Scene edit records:
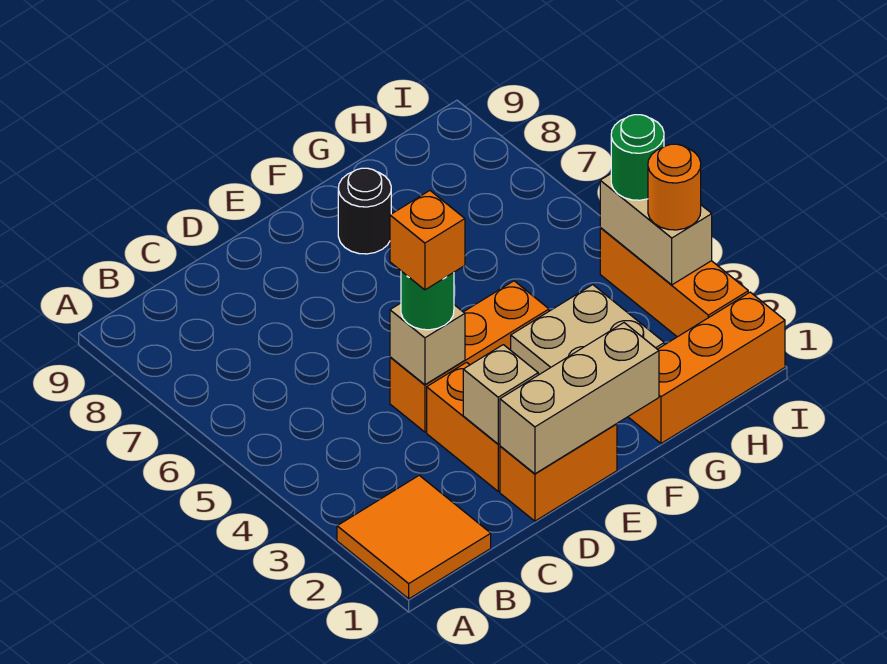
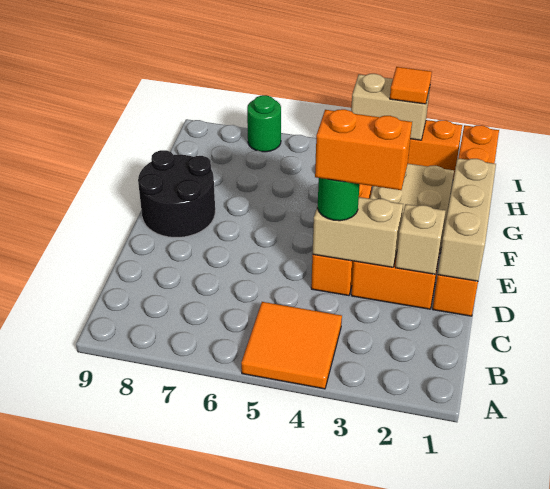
orange tile A1:B2 level 1 -> orange tile A4:B5 level 1
tan brick D4 level 2 -> tan brick D3:D4 level 2
orange brick D4 level 4 -> orange brick D3:D4 level 4
black round brick F8 level 1 -> black round brick E8:F9 level 1
orange round brick I3 level 3 -> orange tile I3 level 3
green round brick I4 level 3 -> green round brick I7 level 1

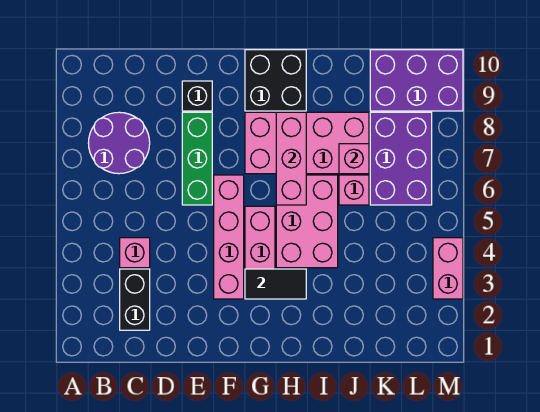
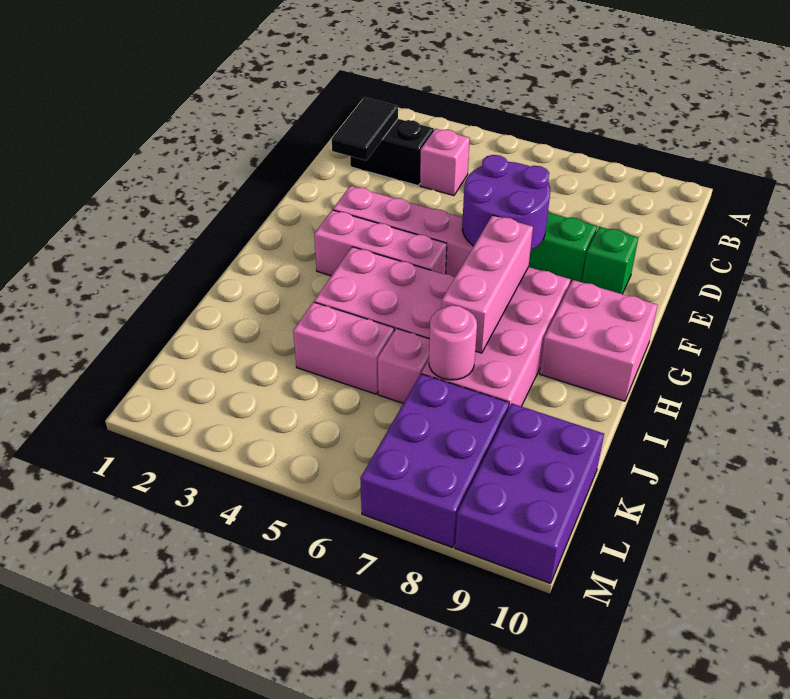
purple round brick B7:C8 level 1 -> purple round brick E6:F7 level 2
black brick E9 level 1 -> green brick E9 level 1
black tile G3:H3 level 2 -> black tile C2:D2 level 2
black brick G9:H10 level 1 -> pink brick G9:H10 level 1
pink brick H6:H8 level 2 -> pink brick G7:I7 level 2
pink brick J7 level 2 -> pink round brick J7 level 2
purple brick K6:L8 level 1 -> purple brick K7:M8 level 1
pink brick M3:M4 level 1 -> pink brick J4:J5 level 1

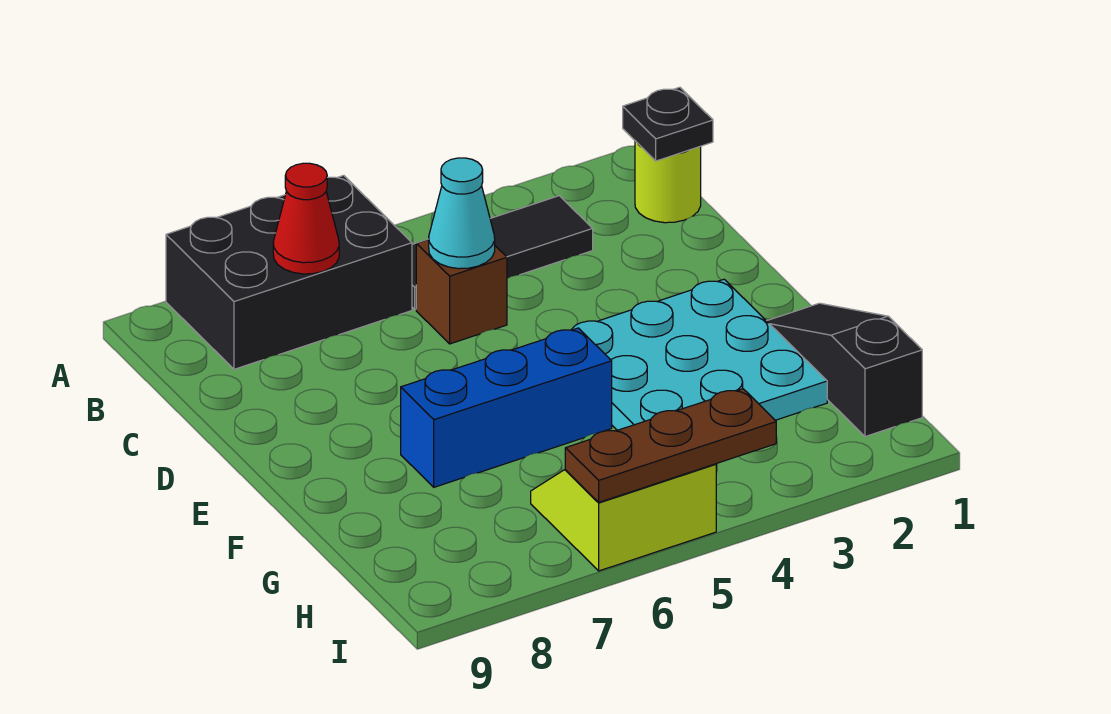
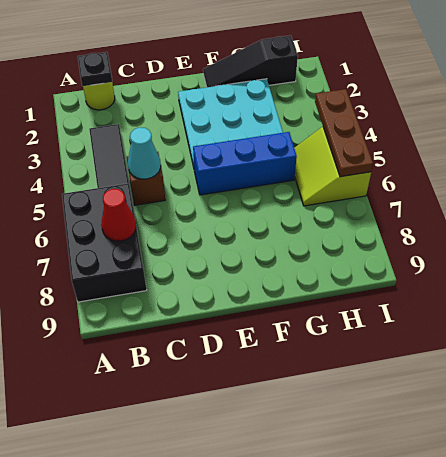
blue brick F5:F7 level 1 -> blue brick E5:G5 level 1

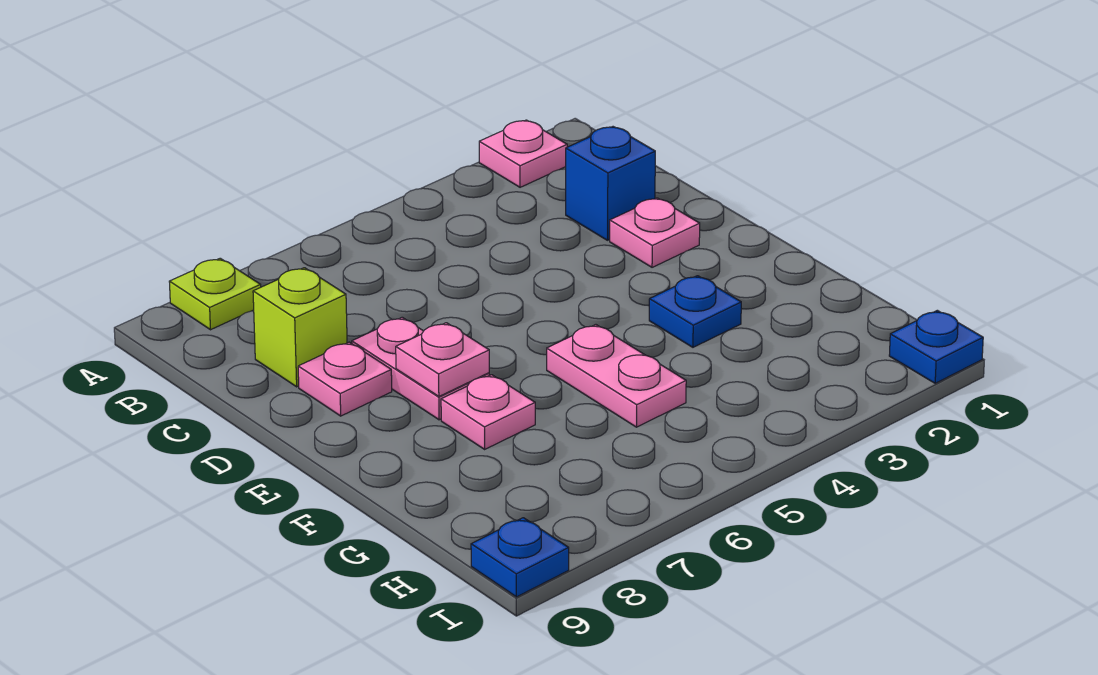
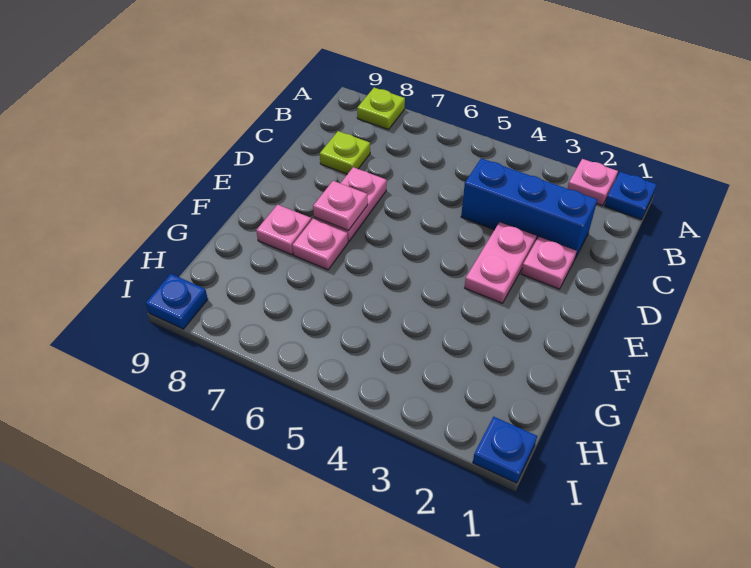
blue brick C2 level 1 -> blue brick C2:C4 level 1
lime brick C8 level 1 -> lime plate C8 level 1
pink plate D8 level 1 -> pink plate F8 level 1
blue plate F3 level 1 -> blue plate A1 level 1
pink plate F5:G5 level 1 -> pink plate D3:E3 level 1

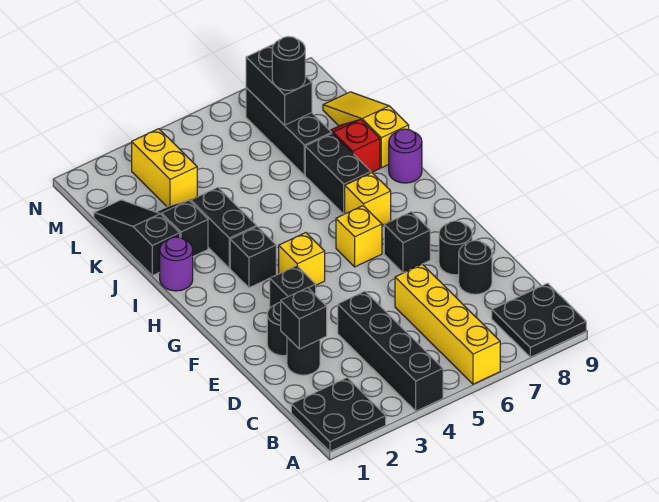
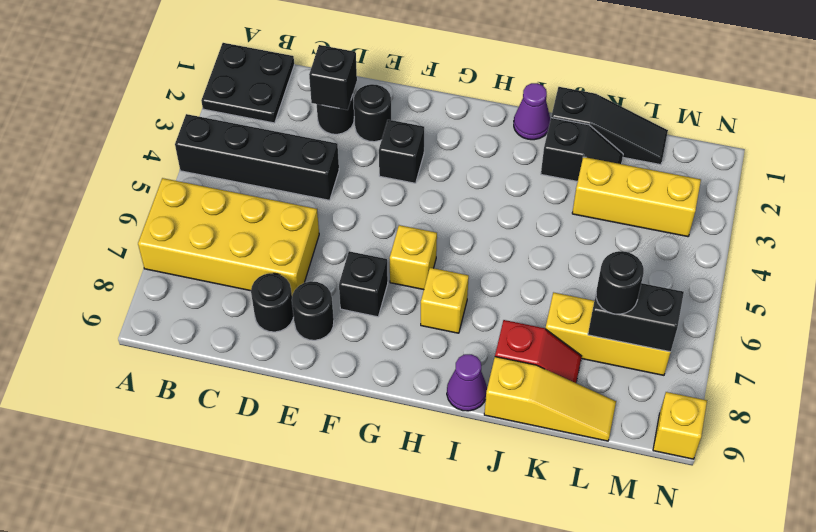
yellow brick A6:D6 level 1 -> yellow brick A6:D7 level 1
black plate A8:B9 level 1 -> none
yellow brick G4 level 1 -> yellow brick N9 level 1
black brick H3 level 1 -> none
purple round brick I1 level 1 -> purple cone I1 level 1
black brick I3:J3 level 1 -> none
black brick I7:J7 level 1 -> none
purple round brick I9 level 1 -> purple cone I9 level 1
black brick K7:M7 level 1 -> yellow brick K7:M7 level 1
yellow brick L3:M3 level 1 -> yellow brick K3:M3 level 1

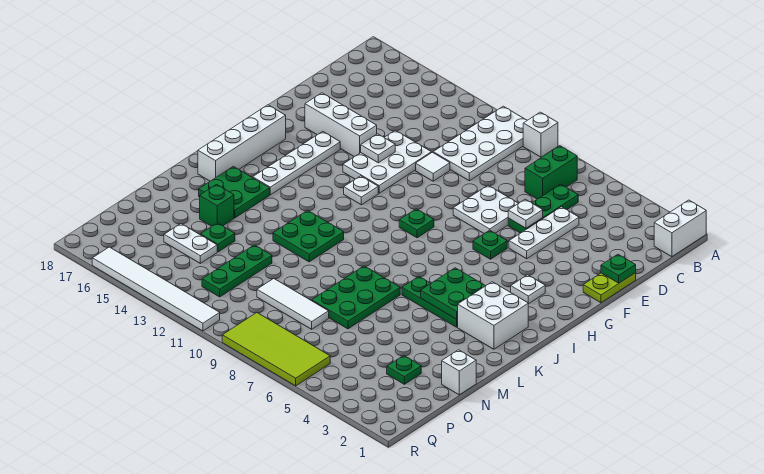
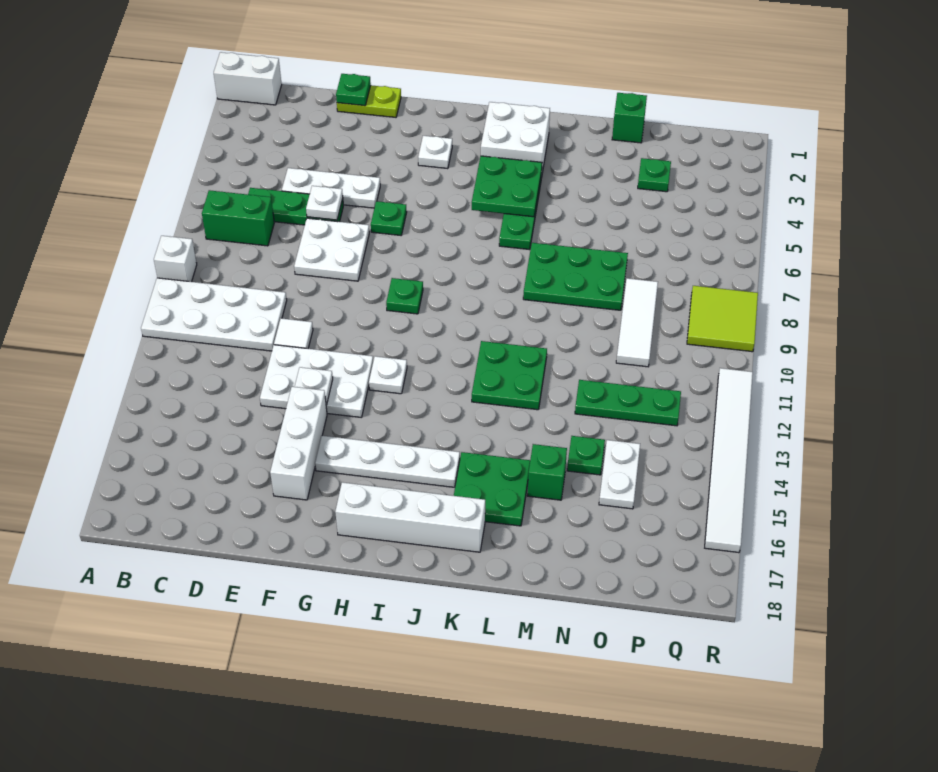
white brick N1 level 1 -> green brick N1 level 1
lime tile Q6:R9 level 1 -> lime tile Q8:R9 level 1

TRY IT: Among the records above, extract exactly the lines from the line with "black tile G3:H3" to the line with "pink brick M3:M4", both lines included, and leave out the rest.

TASK RESPONSE:
black tile G3:H3 level 2 -> black tile C2:D2 level 2
black brick G9:H10 level 1 -> pink brick G9:H10 level 1
pink brick H6:H8 level 2 -> pink brick G7:I7 level 2
pink brick J7 level 2 -> pink round brick J7 level 2
purple brick K6:L8 level 1 -> purple brick K7:M8 level 1
pink brick M3:M4 level 1 -> pink brick J4:J5 level 1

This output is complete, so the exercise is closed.